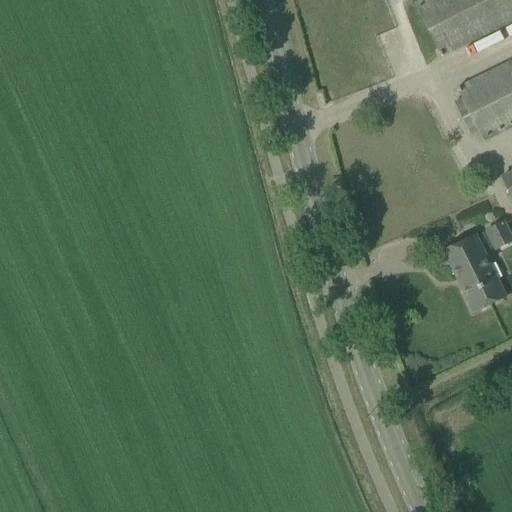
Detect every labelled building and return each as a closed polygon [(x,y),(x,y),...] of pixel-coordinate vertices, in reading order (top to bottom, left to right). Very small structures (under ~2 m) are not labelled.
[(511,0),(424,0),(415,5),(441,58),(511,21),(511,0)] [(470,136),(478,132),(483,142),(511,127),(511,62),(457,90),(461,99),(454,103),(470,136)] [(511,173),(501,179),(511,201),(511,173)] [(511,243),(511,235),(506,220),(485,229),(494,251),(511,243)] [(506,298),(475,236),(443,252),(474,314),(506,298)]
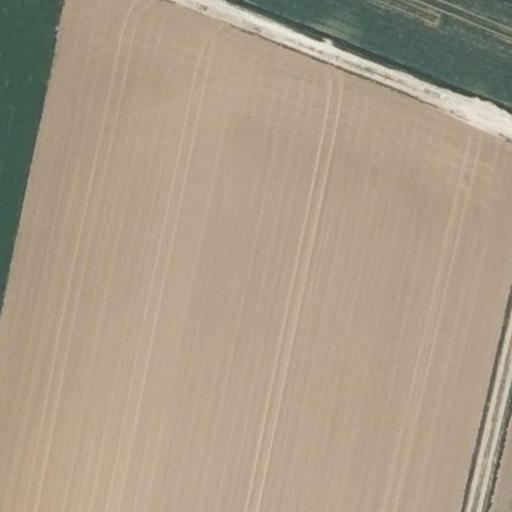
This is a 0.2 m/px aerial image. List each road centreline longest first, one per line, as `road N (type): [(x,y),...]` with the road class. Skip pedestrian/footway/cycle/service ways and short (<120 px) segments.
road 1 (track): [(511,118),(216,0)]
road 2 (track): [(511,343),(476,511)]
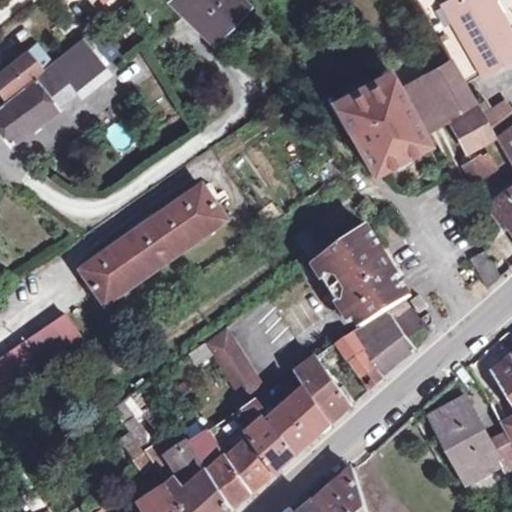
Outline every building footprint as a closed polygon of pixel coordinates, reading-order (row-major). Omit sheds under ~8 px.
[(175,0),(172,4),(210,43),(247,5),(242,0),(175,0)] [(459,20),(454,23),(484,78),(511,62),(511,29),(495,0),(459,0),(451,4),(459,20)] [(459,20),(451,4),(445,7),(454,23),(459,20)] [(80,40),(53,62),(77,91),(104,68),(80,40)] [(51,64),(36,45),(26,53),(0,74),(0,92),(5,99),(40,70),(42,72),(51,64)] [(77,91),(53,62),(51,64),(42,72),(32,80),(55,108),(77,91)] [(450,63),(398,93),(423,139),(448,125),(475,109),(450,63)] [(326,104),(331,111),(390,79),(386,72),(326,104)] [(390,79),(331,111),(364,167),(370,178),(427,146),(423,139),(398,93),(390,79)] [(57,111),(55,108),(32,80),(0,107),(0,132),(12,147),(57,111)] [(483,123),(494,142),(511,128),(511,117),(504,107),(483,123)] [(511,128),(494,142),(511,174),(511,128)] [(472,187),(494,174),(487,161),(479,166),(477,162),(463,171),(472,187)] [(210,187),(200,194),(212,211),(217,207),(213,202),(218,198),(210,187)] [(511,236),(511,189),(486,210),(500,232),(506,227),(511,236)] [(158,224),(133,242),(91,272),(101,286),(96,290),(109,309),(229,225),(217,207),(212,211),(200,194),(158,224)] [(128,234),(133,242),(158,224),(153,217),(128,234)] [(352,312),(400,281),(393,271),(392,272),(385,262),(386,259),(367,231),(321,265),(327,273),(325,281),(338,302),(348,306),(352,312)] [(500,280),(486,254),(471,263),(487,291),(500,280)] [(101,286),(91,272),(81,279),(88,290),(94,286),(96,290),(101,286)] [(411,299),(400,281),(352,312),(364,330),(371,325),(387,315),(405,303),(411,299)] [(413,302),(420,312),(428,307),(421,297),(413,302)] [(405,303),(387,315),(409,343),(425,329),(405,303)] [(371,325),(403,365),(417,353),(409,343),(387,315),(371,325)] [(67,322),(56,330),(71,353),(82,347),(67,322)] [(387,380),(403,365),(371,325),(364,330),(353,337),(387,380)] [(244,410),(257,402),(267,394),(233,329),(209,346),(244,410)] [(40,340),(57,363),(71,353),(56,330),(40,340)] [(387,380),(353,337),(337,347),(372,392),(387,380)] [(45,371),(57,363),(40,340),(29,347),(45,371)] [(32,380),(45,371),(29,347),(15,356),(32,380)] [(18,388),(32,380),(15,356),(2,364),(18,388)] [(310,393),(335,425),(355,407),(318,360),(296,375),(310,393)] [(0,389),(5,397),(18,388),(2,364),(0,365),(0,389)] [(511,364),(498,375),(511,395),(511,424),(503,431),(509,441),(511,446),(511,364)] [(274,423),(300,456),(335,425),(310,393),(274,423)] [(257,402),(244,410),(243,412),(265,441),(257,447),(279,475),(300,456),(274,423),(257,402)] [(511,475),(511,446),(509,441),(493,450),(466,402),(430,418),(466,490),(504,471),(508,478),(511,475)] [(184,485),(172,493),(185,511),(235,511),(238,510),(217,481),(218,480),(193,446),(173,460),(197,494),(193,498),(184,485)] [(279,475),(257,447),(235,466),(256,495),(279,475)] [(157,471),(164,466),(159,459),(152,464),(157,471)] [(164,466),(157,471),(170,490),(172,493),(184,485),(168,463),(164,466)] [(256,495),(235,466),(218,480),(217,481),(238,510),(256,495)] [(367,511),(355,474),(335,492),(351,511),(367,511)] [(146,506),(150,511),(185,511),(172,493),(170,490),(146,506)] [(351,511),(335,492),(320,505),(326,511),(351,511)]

■ ■ ■

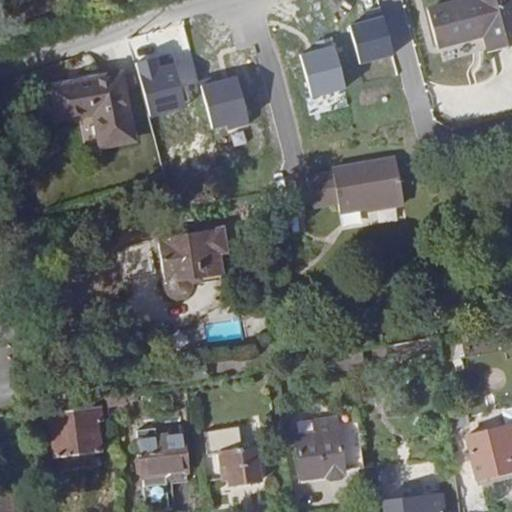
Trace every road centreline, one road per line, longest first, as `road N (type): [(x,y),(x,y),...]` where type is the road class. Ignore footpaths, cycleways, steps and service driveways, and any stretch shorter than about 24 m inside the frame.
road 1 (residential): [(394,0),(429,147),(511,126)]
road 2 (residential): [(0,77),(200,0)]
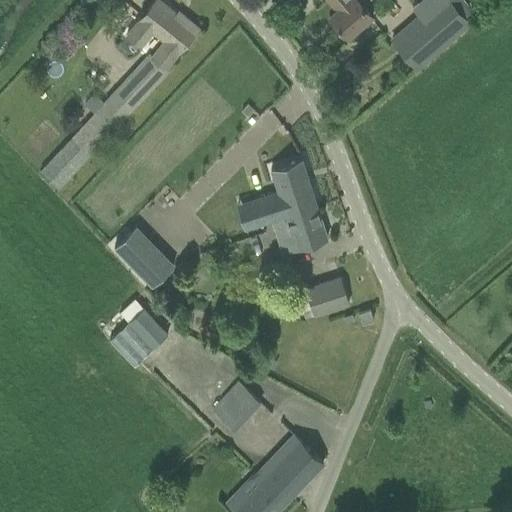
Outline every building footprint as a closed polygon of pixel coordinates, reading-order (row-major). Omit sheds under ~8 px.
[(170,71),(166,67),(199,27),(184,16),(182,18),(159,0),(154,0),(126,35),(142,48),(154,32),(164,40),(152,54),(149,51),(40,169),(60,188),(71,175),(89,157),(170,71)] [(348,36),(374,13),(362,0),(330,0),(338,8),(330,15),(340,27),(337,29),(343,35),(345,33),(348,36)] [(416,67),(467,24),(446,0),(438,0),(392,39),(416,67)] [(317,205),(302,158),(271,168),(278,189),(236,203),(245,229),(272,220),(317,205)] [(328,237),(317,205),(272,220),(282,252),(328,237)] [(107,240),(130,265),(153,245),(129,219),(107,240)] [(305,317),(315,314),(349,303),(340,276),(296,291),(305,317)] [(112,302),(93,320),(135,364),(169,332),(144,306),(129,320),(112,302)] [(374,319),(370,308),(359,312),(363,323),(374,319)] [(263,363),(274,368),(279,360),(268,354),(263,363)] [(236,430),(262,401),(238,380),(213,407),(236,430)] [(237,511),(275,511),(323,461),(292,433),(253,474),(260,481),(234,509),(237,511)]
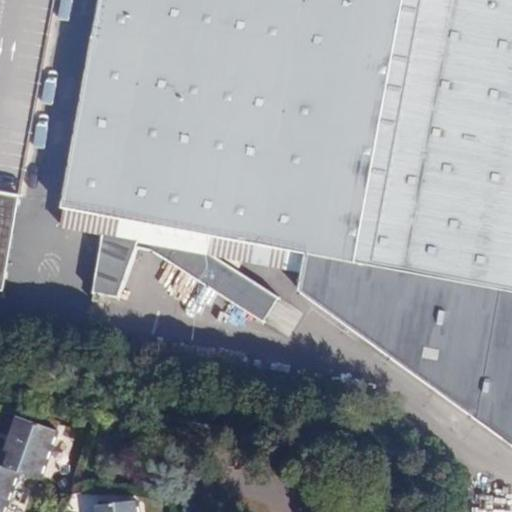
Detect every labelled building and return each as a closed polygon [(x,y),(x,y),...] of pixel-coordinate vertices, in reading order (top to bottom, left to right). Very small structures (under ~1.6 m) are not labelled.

■ ■ ■

TASK STATEMENT:
Rewrite the records from the line containing "(under ~2 m) are not labelled." through the line containing "road 2 (track): [(511,343),(476,511)]", both included, changing "closed polygon" to "closed outline" and leaving everything else as it is. Leave the pictures out.

RESULT OF THE TASK:
Detect every labelled building and return each as a closed outline [(x,y),(x,y),...] of pixel-coordinate vertices, in reading order (top to bottom, left to right). Very small structures (under ~2 m) are not labelled.
[(511,0),(424,0),(415,5),(441,58),(511,21),(511,0)] [(470,136),(478,132),(483,142),(511,127),(511,62),(457,90),(461,99),(454,103),(470,136)] [(511,173),(501,179),(511,201),(511,173)] [(511,243),(511,235),(506,220),(485,229),(494,251),(511,243)] [(506,298),(475,236),(443,252),(474,314),(506,298)]
This is a 0.2 m/px aerial image. List each road centreline longest first, one per line, as `road N (type): [(x,y),...]` with the road class. Skip pedestrian/footway/cycle/service ways and short (<120 px) segments.
road 1 (track): [(511,118),(216,0)]
road 2 (track): [(511,343),(476,511)]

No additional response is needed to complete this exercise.